'''
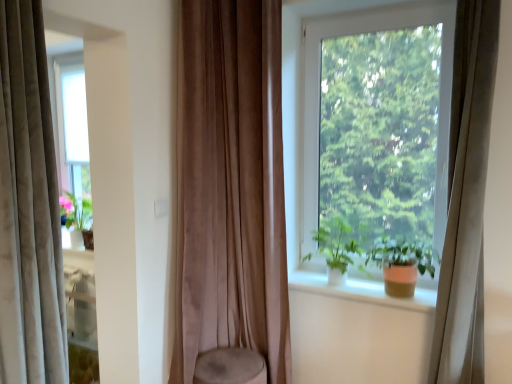
Find the location of a particular element. empty space that is ontop of white smooth window sill at center (from a real-world perspective) is located at coordinates (369, 283).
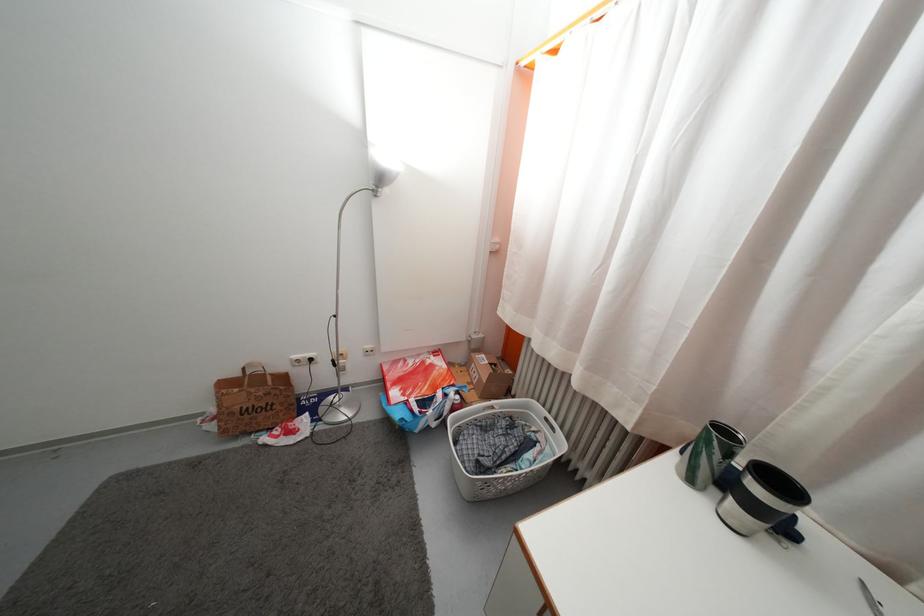
The height and width of the screenshot is (616, 924). Identify the location of black mug handle. (786, 532).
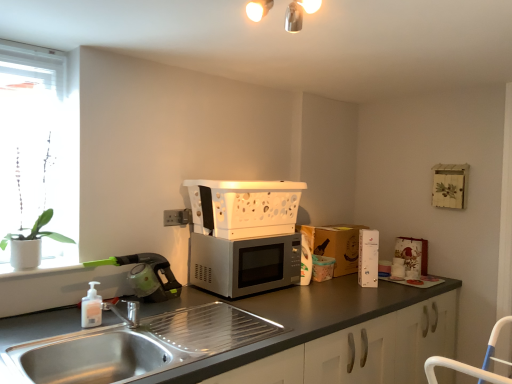
Where is `free point to the right of white matte soap dispenser at sink left`? This screenshot has height=384, width=512. free point to the right of white matte soap dispenser at sink left is located at coordinates (124, 317).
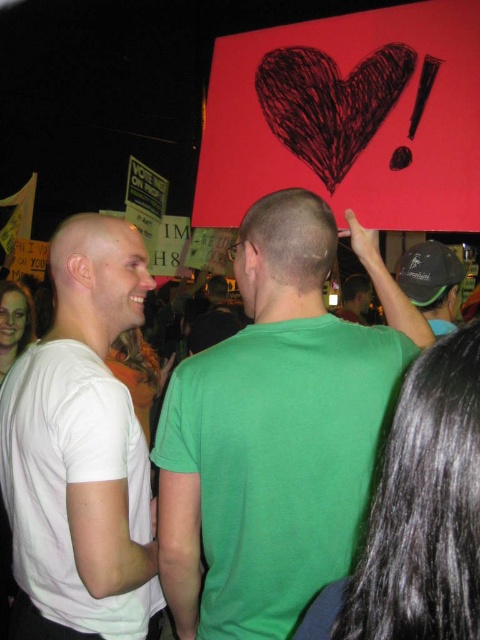
What are the coordinates of the white matte bald head at left in the image?

The white matte bald head at left is located at coordinates point (97, 280).

You are a photographer trying to capture the protest scene. You notice two points in the image at coordinates point (278, 436) and point (67, 218). Which point is more in the foreground?

Point (278, 436) is closer to the camera than point (67, 218), so it is more in the foreground.

You are a photographer trying to capture a photo of the white matte bald head at left and the matte green shirt at center. Based on their positions, which one should you focus on first to ensure both are in the frame?

The white matte bald head at left is located below the matte green shirt at center, so you should focus on the matte green shirt at center first to ensure both are in the frame.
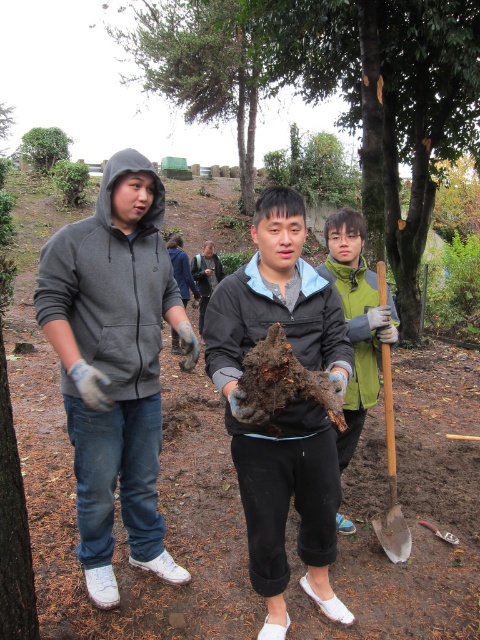
You are a photographer taking a picture of the scene. To ensure the brown soil at center and the green matte jacket at center are both clearly visible, which one should you focus on first?

The brown soil at center is in front of the green matte jacket at center, so you should focus on the brown soil at center first to ensure both are in focus.

You are standing at the center of the image and want to retrieve the wooden shovel at lower right. Which direction should you move to reach it?

You should move to your lower right to reach the wooden shovel at lower right.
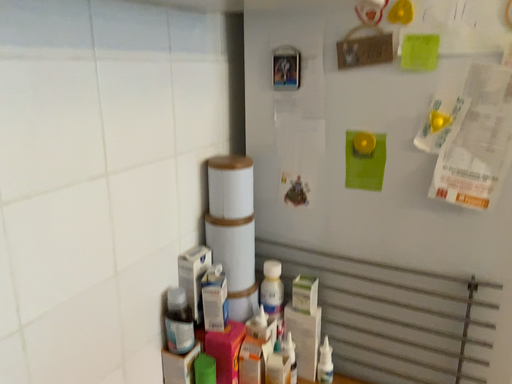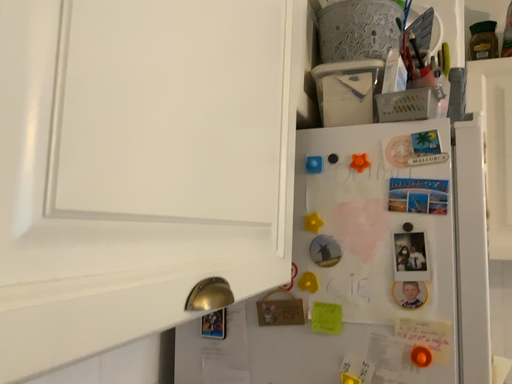
Question: How did the camera likely rotate when shooting the video?

Choices:
 (A) rotated downward
 (B) rotated upward

Answer: (B)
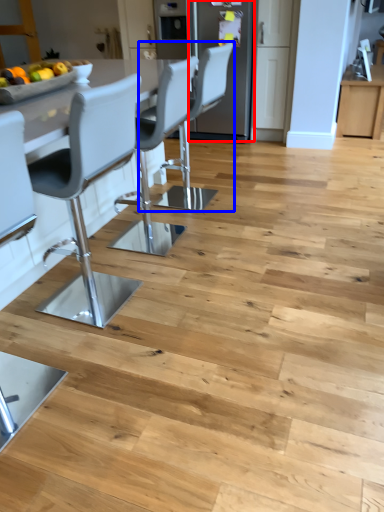
Question: Which of the following is the farthest to the observer, appliance (highlighted by a red box) or chair (highlighted by a blue box)?

Choices:
 (A) appliance
 (B) chair

Answer: (A)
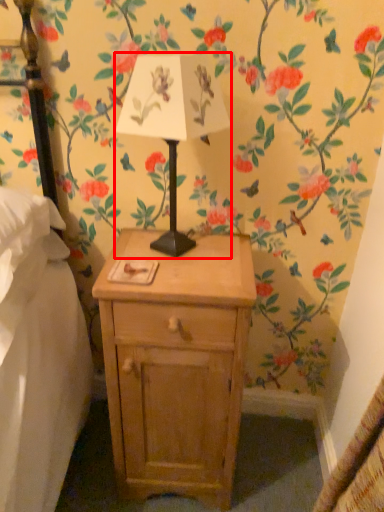
Question: From the image's perspective, where is table lamp (annotated by the red box) located relative to nightstand?

Choices:
 (A) below
 (B) above

Answer: (B)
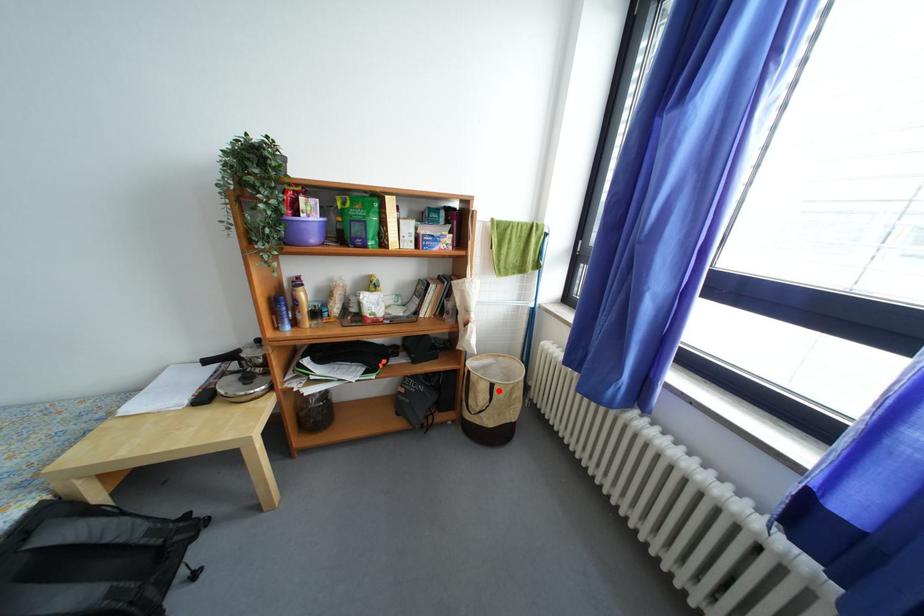
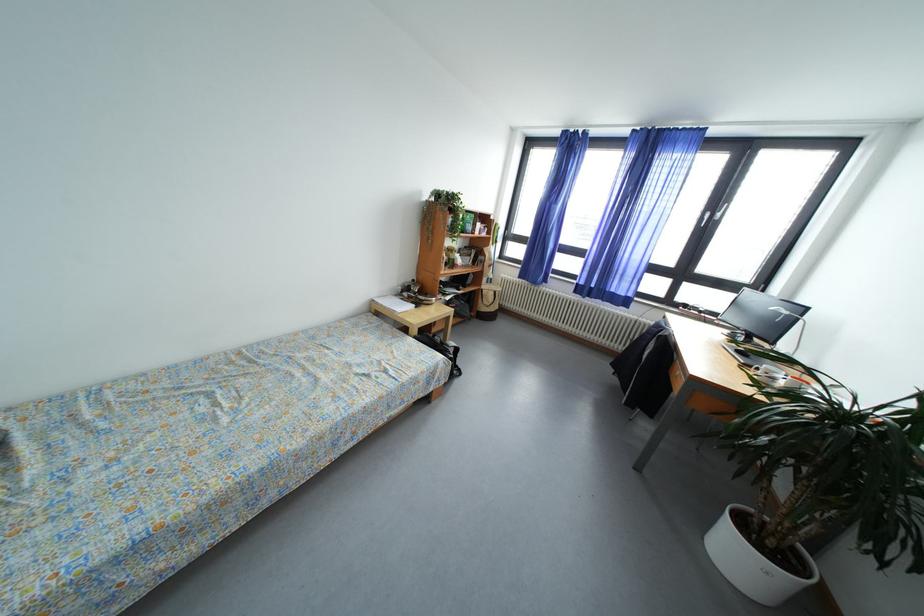
Find the pixel in the second image that matches the highlighted location in the first image.

(502, 297)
'''
The problem — Reproduce all of the rows above word for word, leaving out the pictures.

Response to this task —
Find the location of a particular element. empty space that is ontop of white smooth window sill at center (from a real-world perspective) is located at coordinates (369, 283).
The height and width of the screenshot is (616, 924). Identify the location of black mug handle. (786, 532).
Where is `free point to the right of white matte soap dispenser at sink left`? This screenshot has height=384, width=512. free point to the right of white matte soap dispenser at sink left is located at coordinates (124, 317).
What are the coordinates of the white matte bald head at left in the image?

The white matte bald head at left is located at coordinates point (97, 280).

You are a photographer trying to capture the protest scene. You notice two points in the image at coordinates point (278, 436) and point (67, 218). Which point is more in the foreground?

Point (278, 436) is closer to the camera than point (67, 218), so it is more in the foreground.

You are a photographer trying to capture a photo of the white matte bald head at left and the matte green shirt at center. Based on their positions, which one should you focus on first to ensure both are in the frame?

The white matte bald head at left is located below the matte green shirt at center, so you should focus on the matte green shirt at center first to ensure both are in the frame.
You are a photographer taking a picture of the scene. To ensure the brown soil at center and the green matte jacket at center are both clearly visible, which one should you focus on first?

The brown soil at center is in front of the green matte jacket at center, so you should focus on the brown soil at center first to ensure both are in focus.

You are standing at the center of the image and want to retrieve the wooden shovel at lower right. Which direction should you move to reach it?

You should move to your lower right to reach the wooden shovel at lower right.
Question: How did the camera likely rotate when shooting the video?

Choices:
 (A) rotated downward
 (B) rotated upward

Answer: (B)
Question: Which of the following is the farthest to the observer, appliance (highlighted by a red box) or chair (highlighted by a blue box)?

Choices:
 (A) appliance
 (B) chair

Answer: (A)
Question: From the image's perspective, where is table lamp (annotated by the red box) located relative to nightstand?

Choices:
 (A) below
 (B) above

Answer: (B)
Find the pixel in the second image that matches the highlighted location in the first image.

(502, 297)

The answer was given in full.